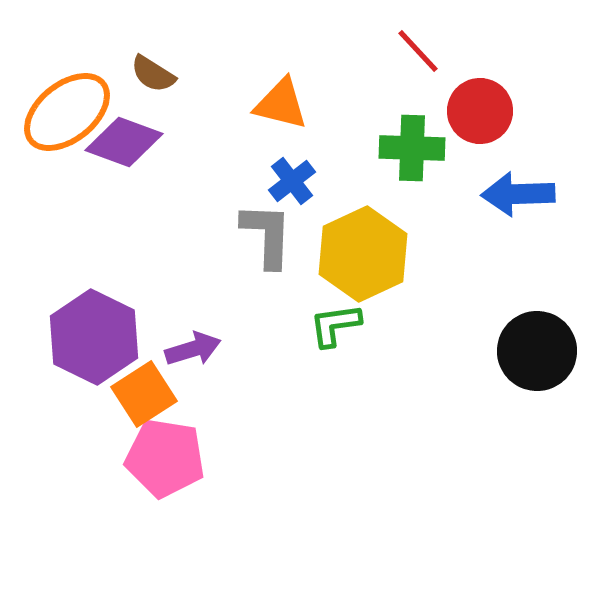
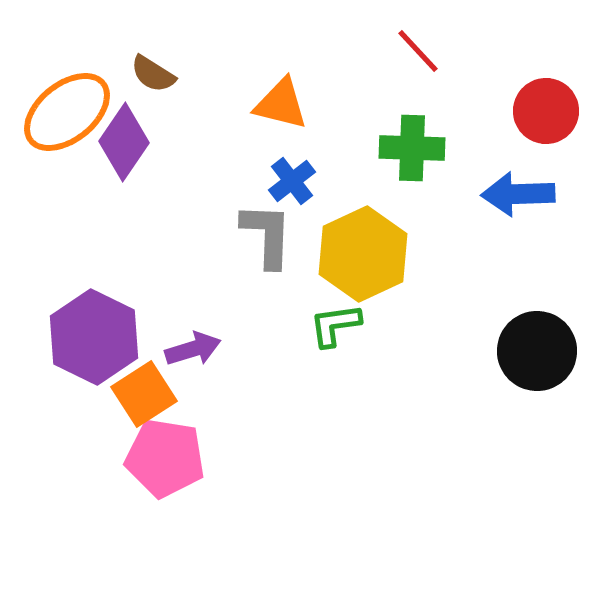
red circle: moved 66 px right
purple diamond: rotated 76 degrees counterclockwise
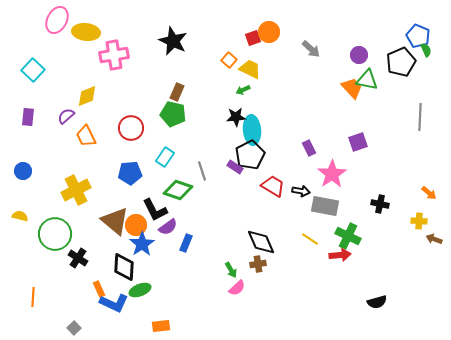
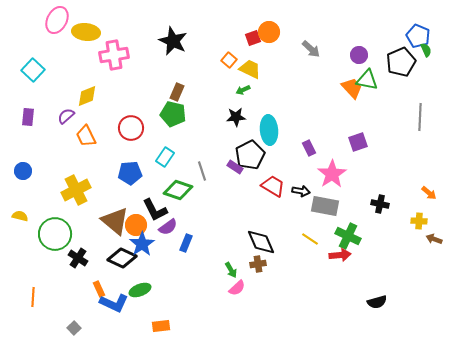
cyan ellipse at (252, 130): moved 17 px right
black diamond at (124, 267): moved 2 px left, 9 px up; rotated 68 degrees counterclockwise
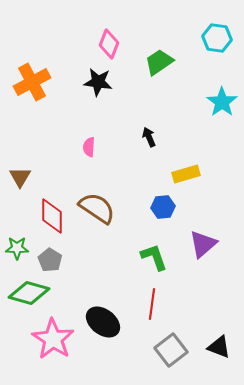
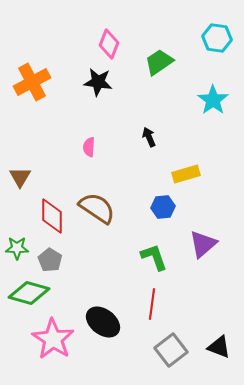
cyan star: moved 9 px left, 2 px up
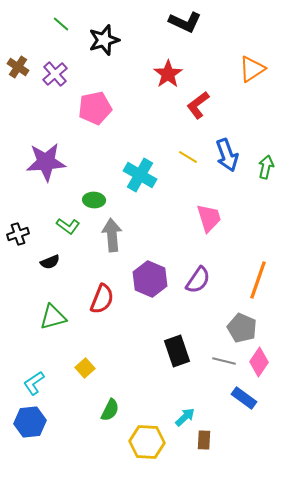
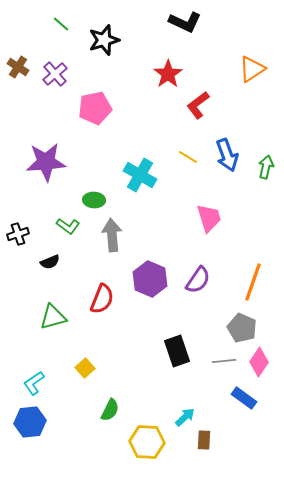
orange line: moved 5 px left, 2 px down
gray line: rotated 20 degrees counterclockwise
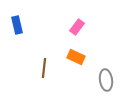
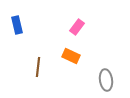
orange rectangle: moved 5 px left, 1 px up
brown line: moved 6 px left, 1 px up
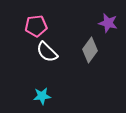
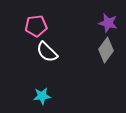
gray diamond: moved 16 px right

| Your goal |
Every line in the data above needs to be given again exactly, pictures aside.

| Output of the task |
red circle: moved 66 px right
purple diamond: rotated 76 degrees counterclockwise
cyan ellipse at (252, 130): moved 17 px right
black diamond at (124, 267): moved 2 px left, 9 px up; rotated 68 degrees counterclockwise
cyan star: moved 9 px left, 2 px up
orange line: moved 5 px left, 2 px down
gray line: rotated 20 degrees counterclockwise
orange rectangle: moved 5 px left, 1 px up
brown line: moved 6 px left, 1 px up
gray diamond: moved 16 px right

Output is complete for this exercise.